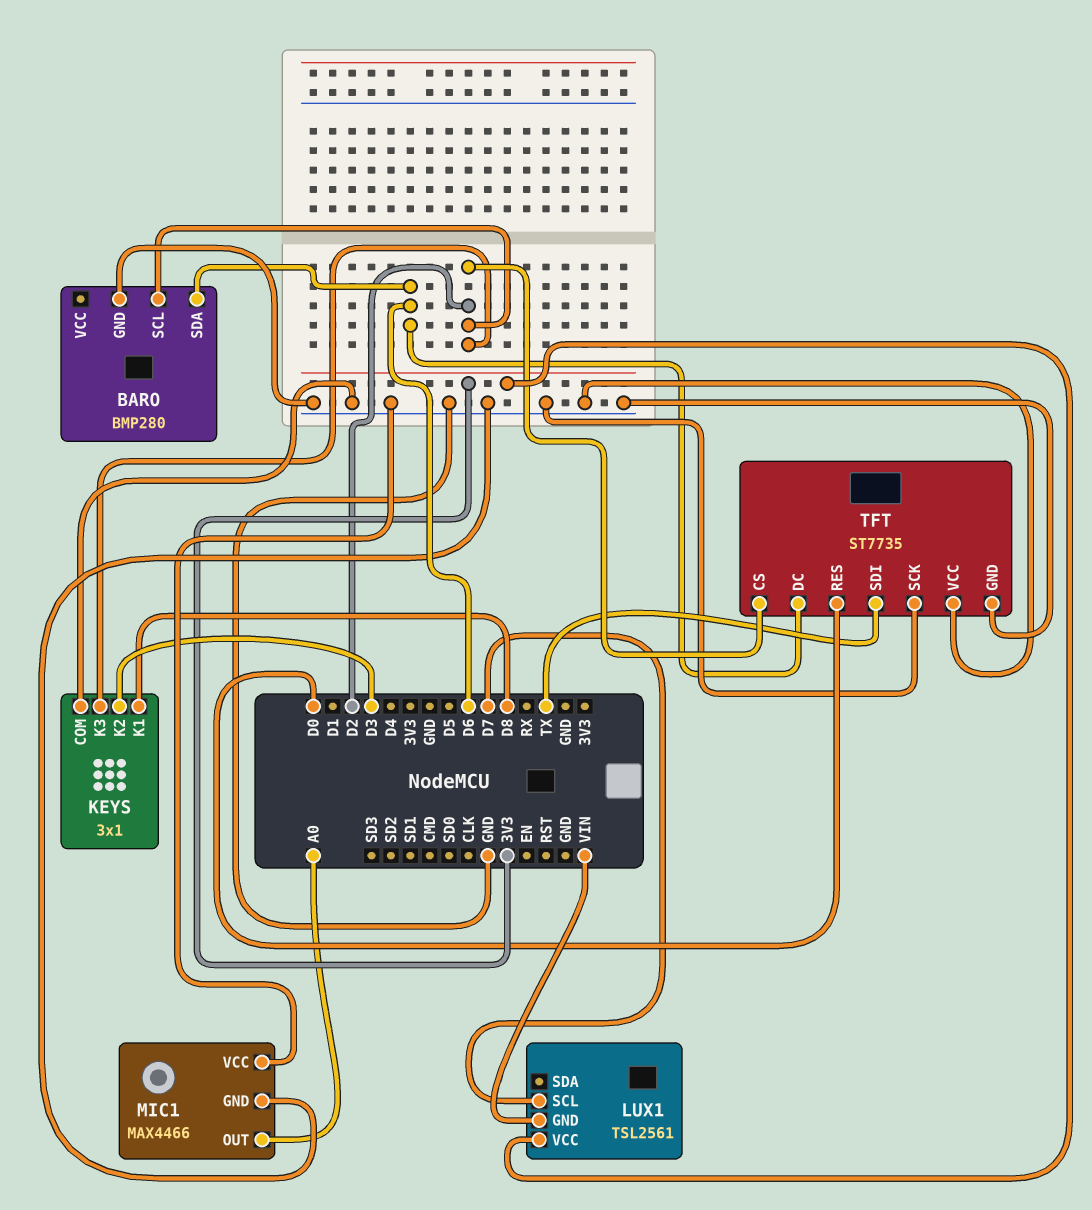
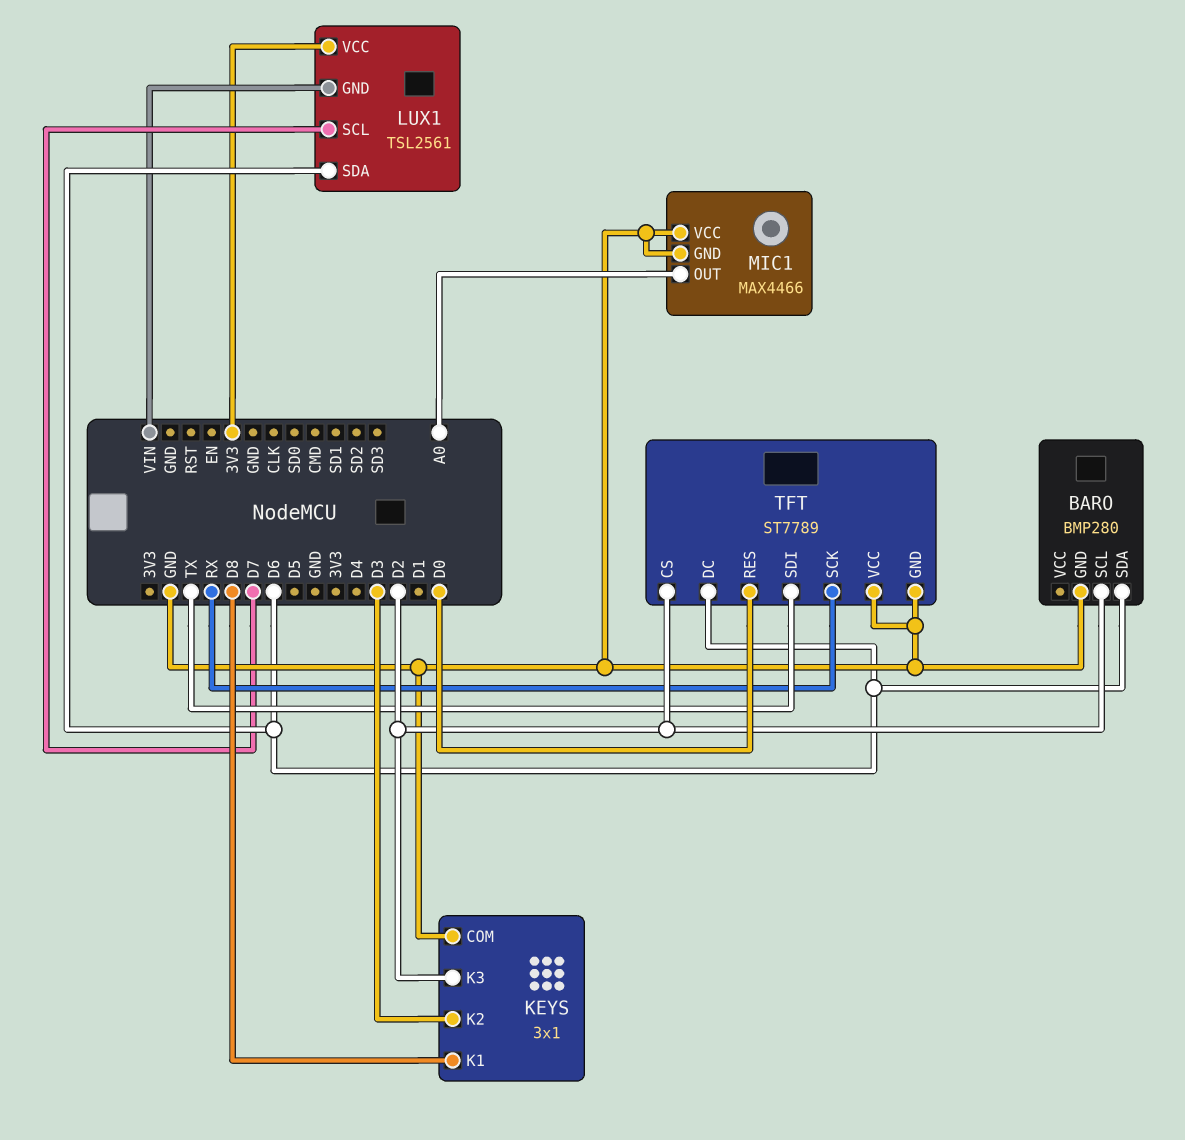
LUX1 pin SDA: none -> D6
TFT: ST7735 -> ST7789
TFT pin SCK: GND -> RX

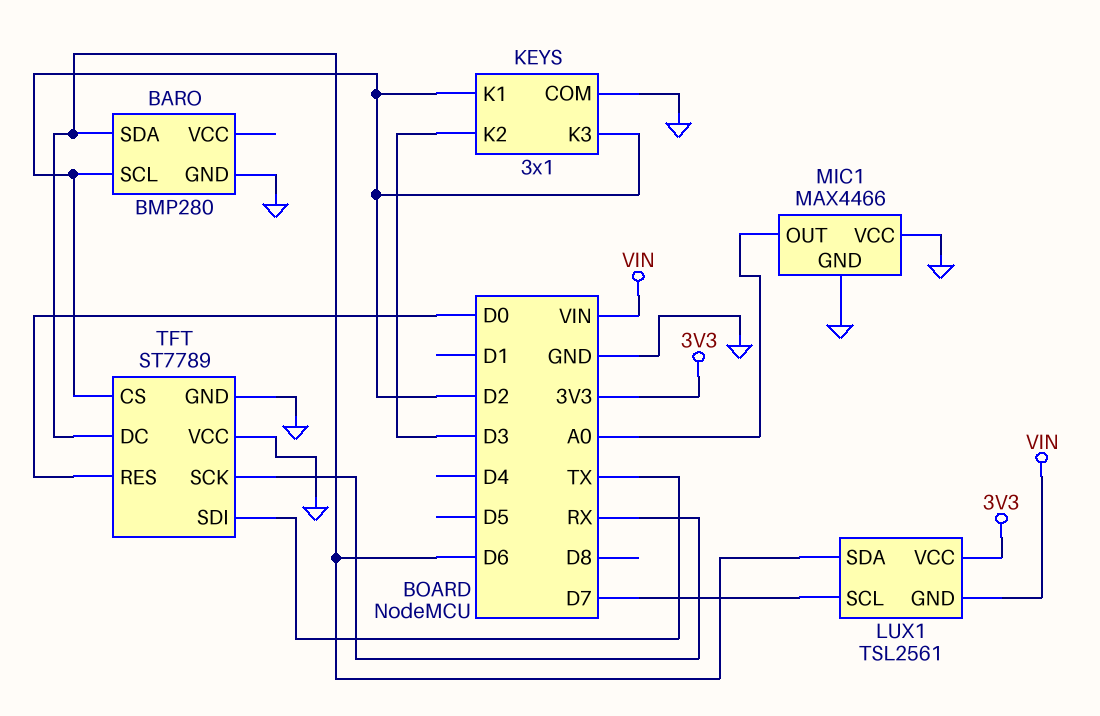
KEYS pin K1: D8 -> D2

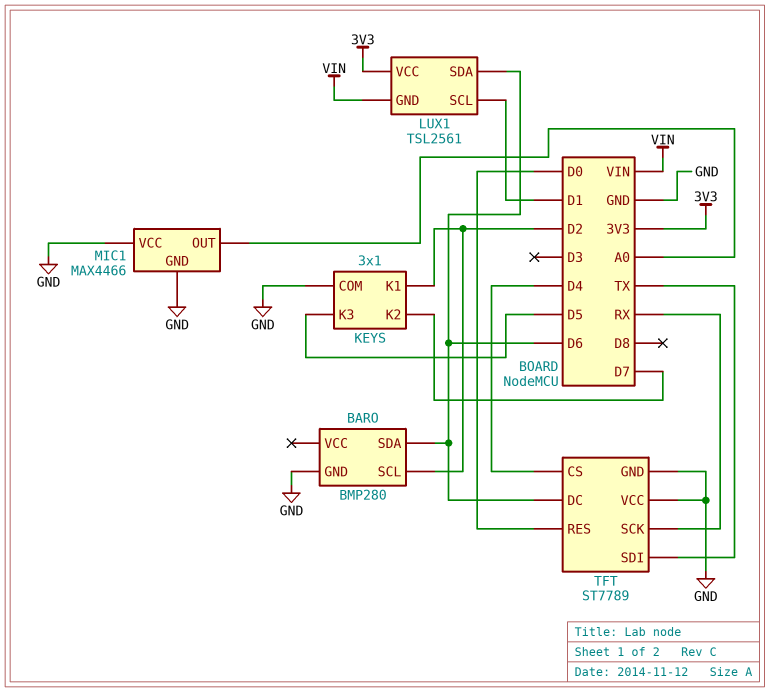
KEYS pin K2: D3 -> D7
KEYS pin K3: D2 -> D5
LUX1 pin SCL: D7 -> D1
TFT pin CS: D2 -> D4

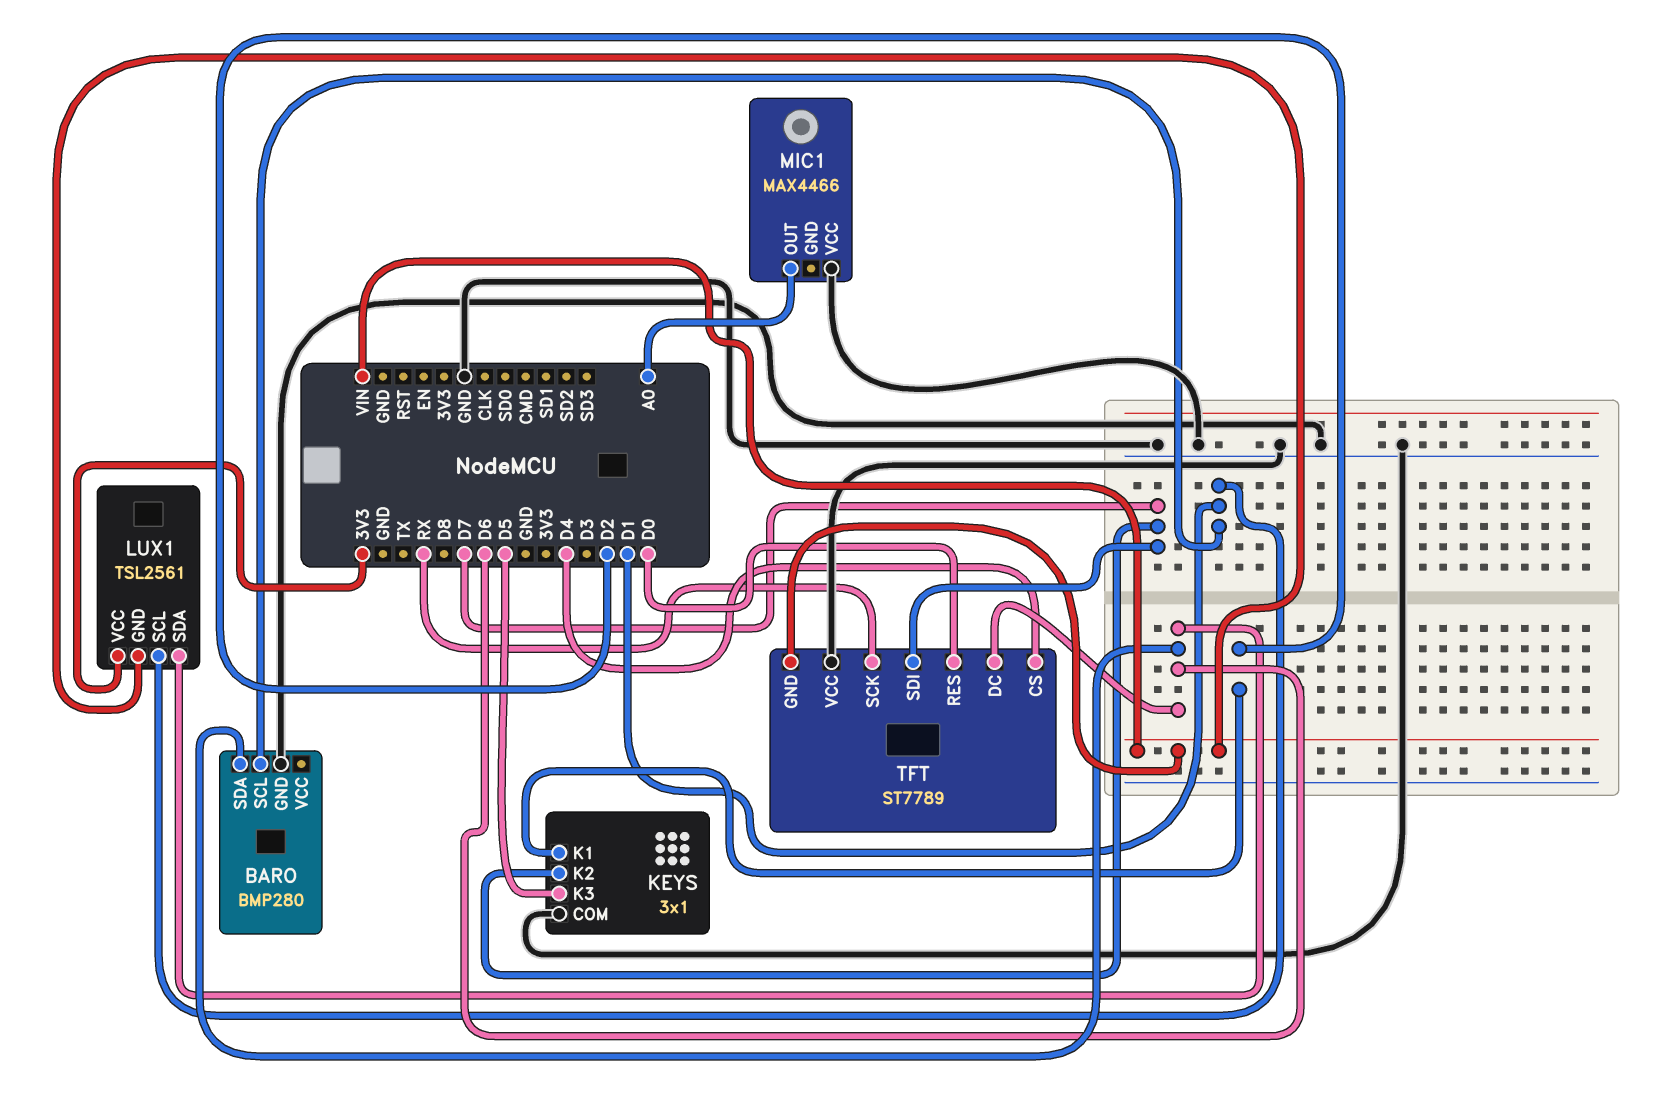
BARO pin SCL: D2 -> D1
MIC1 pin GND: GND -> none
TFT pin GND: GND -> VIN
TFT pin SDI: TX -> D7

- - - - -

For each line above that carries the word "none", copy it out.

__Finished task__
LUX1 pin SDA: none -> D6
MIC1 pin GND: GND -> none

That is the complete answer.